▼

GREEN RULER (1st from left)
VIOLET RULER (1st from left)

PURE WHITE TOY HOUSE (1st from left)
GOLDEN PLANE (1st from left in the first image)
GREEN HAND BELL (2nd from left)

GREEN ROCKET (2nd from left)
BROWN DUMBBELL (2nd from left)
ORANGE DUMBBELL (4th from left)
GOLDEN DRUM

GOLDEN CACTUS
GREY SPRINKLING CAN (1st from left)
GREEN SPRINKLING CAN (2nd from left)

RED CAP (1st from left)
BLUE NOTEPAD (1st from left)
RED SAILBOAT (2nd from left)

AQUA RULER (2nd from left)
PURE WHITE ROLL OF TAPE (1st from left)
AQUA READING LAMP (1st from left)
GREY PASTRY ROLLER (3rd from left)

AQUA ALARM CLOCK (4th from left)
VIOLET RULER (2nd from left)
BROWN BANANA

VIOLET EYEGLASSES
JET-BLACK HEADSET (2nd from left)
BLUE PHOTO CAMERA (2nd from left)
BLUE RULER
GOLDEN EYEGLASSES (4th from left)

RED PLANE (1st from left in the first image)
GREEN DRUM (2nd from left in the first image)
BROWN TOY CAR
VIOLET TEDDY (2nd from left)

▲

> To do
Using the data above, print exactly the lines from the line that contains "RED SAILBOAT (2nd from left)" through the line that contains "VIOLET EYEGLASSES", with both included.

> Reply to the exercise
RED SAILBOAT (2nd from left)

AQUA RULER (2nd from left)
PURE WHITE ROLL OF TAPE (1st from left)
AQUA READING LAMP (1st from left)
GREY PASTRY ROLLER (3rd from left)

AQUA ALARM CLOCK (4th from left)
VIOLET RULER (2nd from left)
BROWN BANANA

VIOLET EYEGLASSES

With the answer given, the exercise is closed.